- _Information given_:
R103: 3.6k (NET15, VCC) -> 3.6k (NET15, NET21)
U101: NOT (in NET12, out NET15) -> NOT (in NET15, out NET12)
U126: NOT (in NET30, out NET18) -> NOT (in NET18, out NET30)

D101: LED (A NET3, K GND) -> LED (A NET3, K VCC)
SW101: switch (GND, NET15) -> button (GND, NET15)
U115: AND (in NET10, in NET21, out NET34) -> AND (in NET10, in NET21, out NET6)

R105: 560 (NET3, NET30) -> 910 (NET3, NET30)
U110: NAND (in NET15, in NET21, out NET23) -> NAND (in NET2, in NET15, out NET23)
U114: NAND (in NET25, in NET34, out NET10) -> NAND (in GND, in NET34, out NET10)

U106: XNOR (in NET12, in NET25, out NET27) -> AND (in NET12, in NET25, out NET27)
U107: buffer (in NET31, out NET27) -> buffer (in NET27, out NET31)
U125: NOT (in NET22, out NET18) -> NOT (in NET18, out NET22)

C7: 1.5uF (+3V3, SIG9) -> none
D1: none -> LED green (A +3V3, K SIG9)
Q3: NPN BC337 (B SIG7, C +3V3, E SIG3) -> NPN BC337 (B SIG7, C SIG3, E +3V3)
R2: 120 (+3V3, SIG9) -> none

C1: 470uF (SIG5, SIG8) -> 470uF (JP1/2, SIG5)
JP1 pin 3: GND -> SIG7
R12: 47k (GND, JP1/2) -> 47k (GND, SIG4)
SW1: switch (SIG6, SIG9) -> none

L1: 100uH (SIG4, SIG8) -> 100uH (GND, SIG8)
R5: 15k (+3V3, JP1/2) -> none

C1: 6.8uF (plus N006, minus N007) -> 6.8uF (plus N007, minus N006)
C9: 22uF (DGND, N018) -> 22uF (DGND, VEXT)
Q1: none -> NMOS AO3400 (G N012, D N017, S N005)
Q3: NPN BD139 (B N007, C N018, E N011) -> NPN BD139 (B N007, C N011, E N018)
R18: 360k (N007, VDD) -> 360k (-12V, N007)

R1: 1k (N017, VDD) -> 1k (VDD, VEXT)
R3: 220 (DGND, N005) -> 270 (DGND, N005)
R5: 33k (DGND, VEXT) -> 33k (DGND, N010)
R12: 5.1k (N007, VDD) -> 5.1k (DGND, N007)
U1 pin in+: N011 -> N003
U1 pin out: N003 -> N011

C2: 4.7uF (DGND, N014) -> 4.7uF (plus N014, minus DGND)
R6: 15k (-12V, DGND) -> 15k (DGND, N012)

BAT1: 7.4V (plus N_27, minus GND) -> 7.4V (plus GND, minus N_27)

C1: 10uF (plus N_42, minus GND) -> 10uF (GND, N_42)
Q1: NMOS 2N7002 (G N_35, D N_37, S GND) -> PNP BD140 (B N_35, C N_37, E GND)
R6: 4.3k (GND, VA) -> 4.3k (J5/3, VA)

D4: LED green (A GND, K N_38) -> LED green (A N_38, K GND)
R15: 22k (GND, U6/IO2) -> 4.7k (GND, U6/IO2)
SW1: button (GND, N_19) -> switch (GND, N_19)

- _Prompt_: Using the entries above, return each line in which the word "VEXT" occurs.

- _Output for this task_:
C9: 22uF (DGND, N018) -> 22uF (DGND, VEXT)
R1: 1k (N017, VDD) -> 1k (VDD, VEXT)
R5: 33k (DGND, VEXT) -> 33k (DGND, N010)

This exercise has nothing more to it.